:: PROMPT ::
Take the line that contains "TOF2 pin SCL: RX -> A3" and every line below it to the end of the entries, and give them again exactly, leaving out any pictures.

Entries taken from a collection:

*** Begin section ***

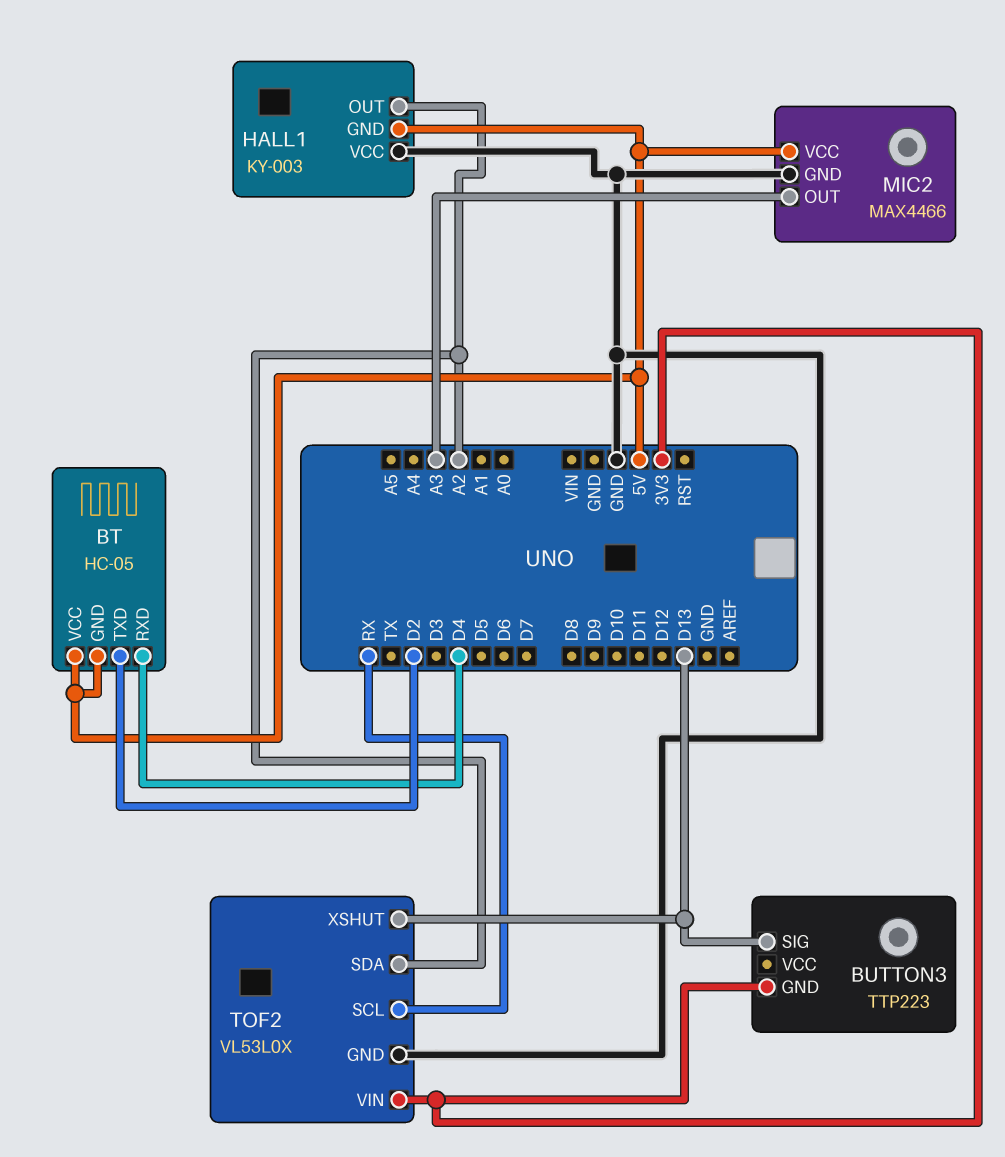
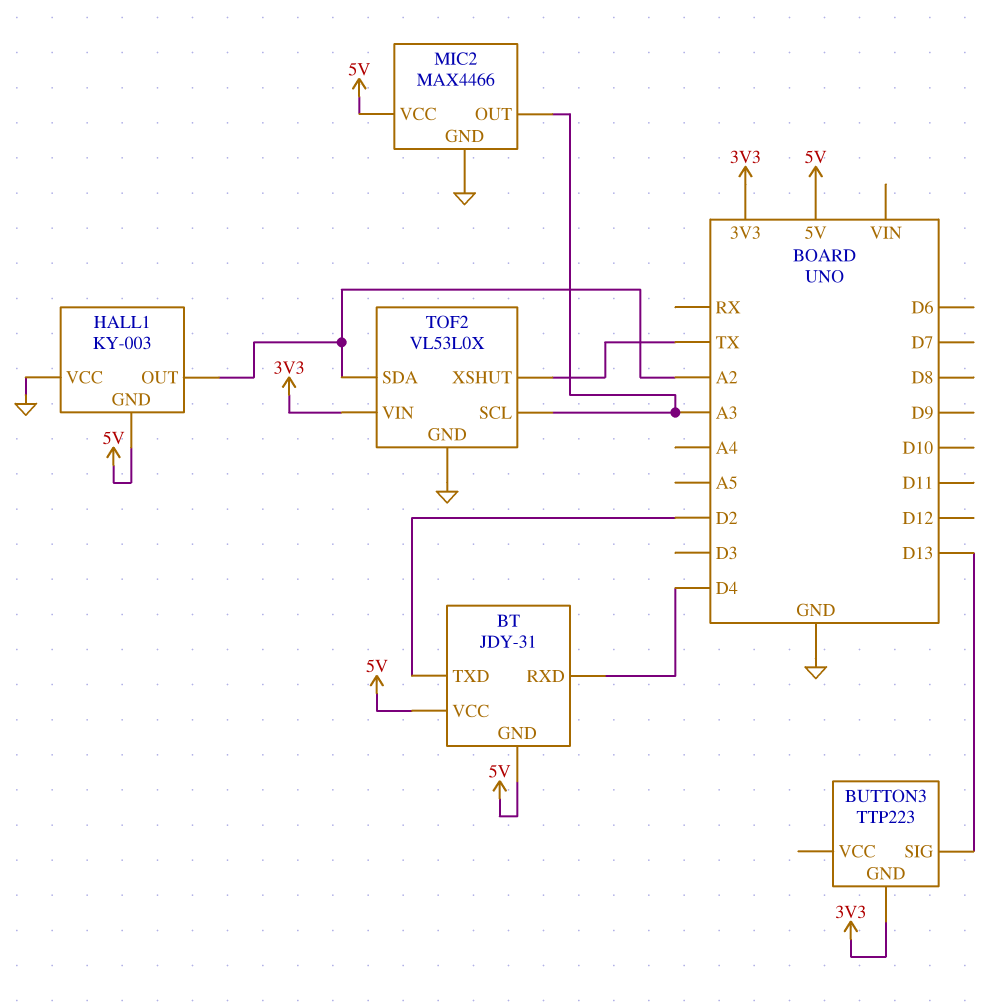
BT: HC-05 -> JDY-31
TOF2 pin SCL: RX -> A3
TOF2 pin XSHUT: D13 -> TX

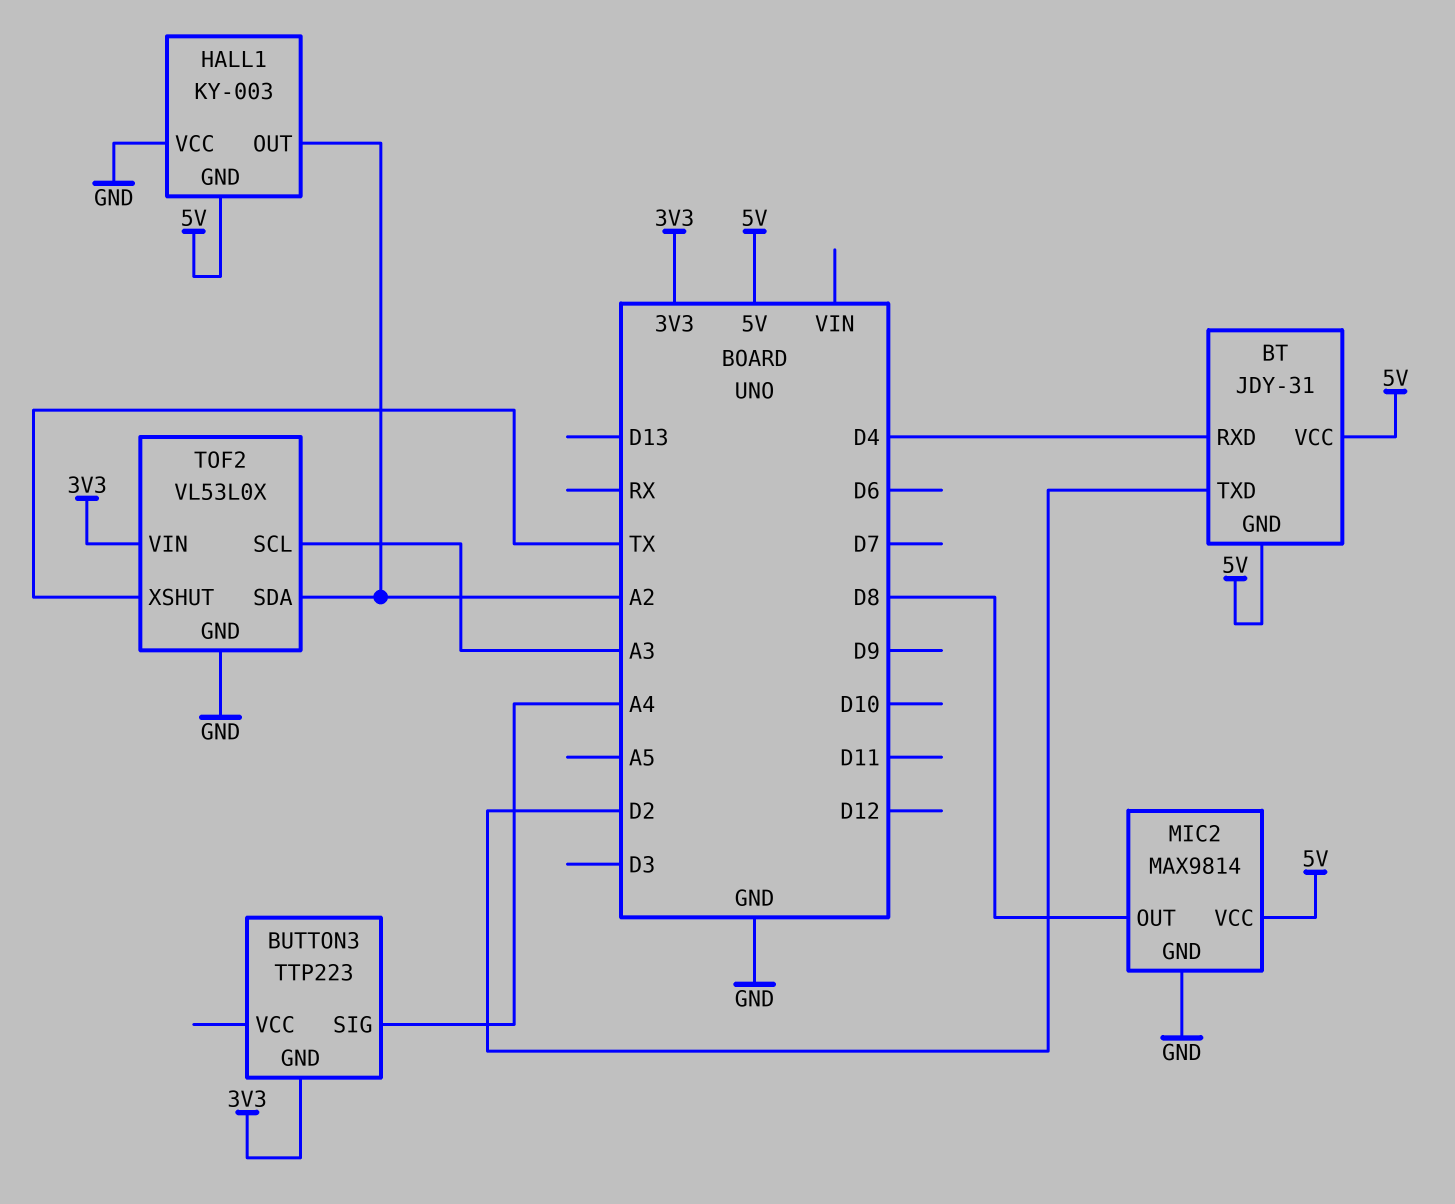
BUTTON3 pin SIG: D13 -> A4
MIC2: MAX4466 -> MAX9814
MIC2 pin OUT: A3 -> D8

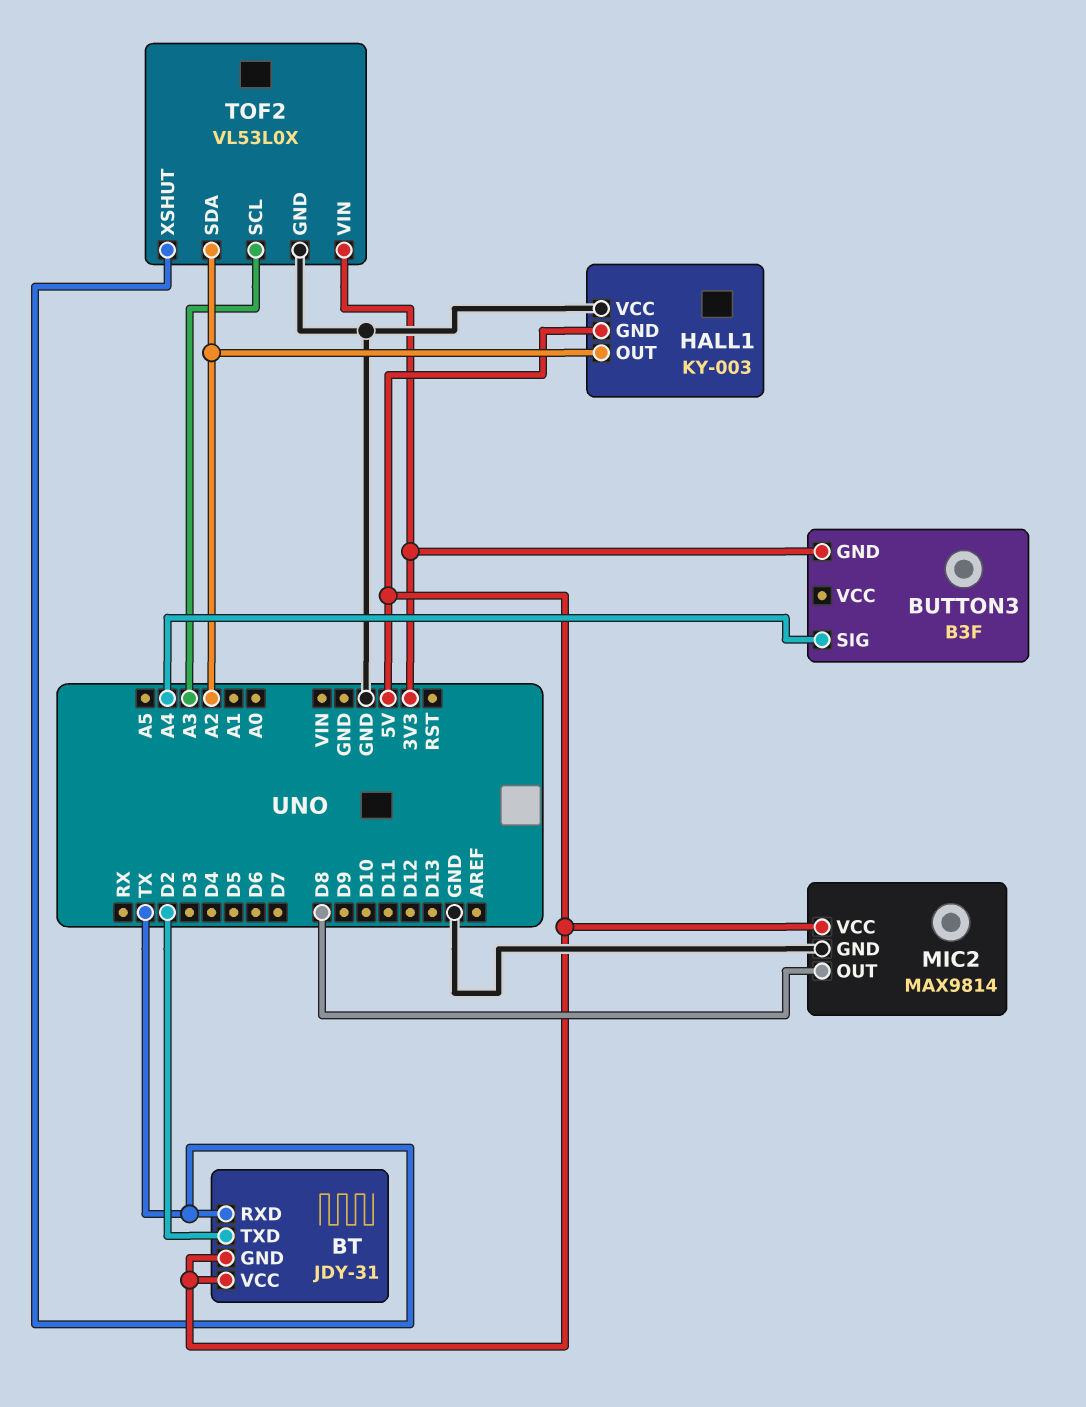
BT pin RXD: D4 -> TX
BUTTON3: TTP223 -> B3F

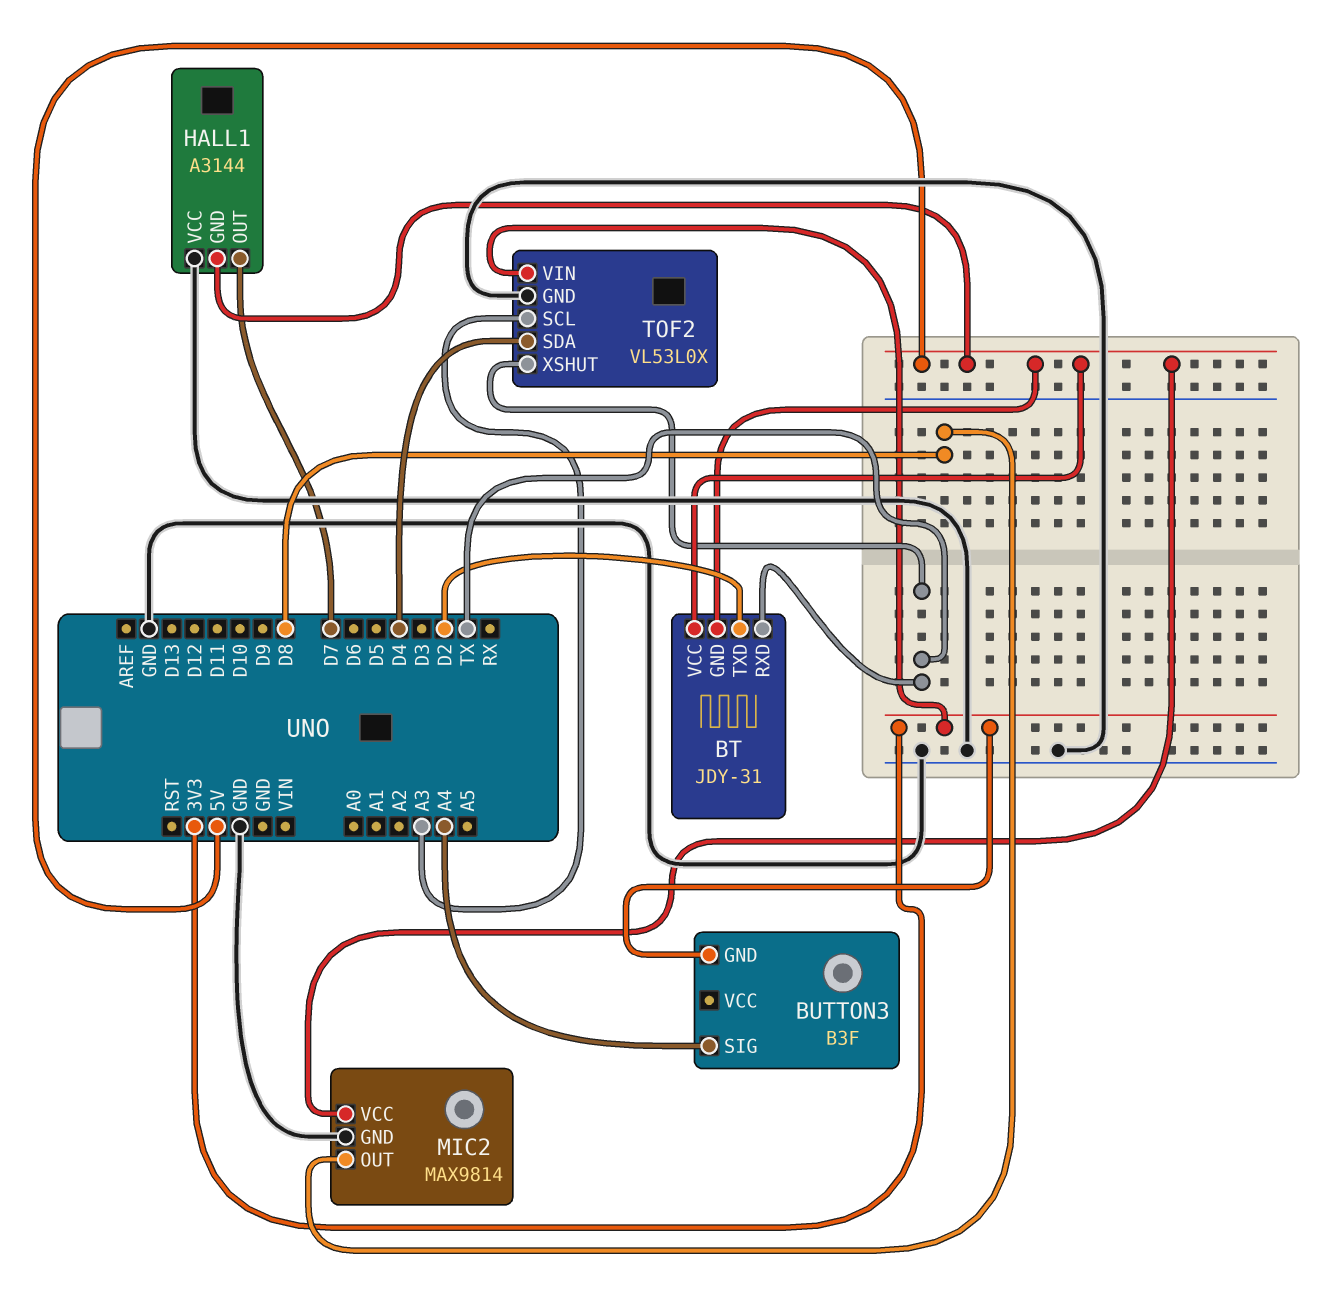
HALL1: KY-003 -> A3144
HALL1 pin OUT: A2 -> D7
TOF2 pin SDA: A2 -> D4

*** End section ***

:: ANSWER BELOW ::
TOF2 pin SCL: RX -> A3
TOF2 pin XSHUT: D13 -> TX

BUTTON3 pin SIG: D13 -> A4
MIC2: MAX4466 -> MAX9814
MIC2 pin OUT: A3 -> D8

BT pin RXD: D4 -> TX
BUTTON3: TTP223 -> B3F

HALL1: KY-003 -> A3144
HALL1 pin OUT: A2 -> D7
TOF2 pin SDA: A2 -> D4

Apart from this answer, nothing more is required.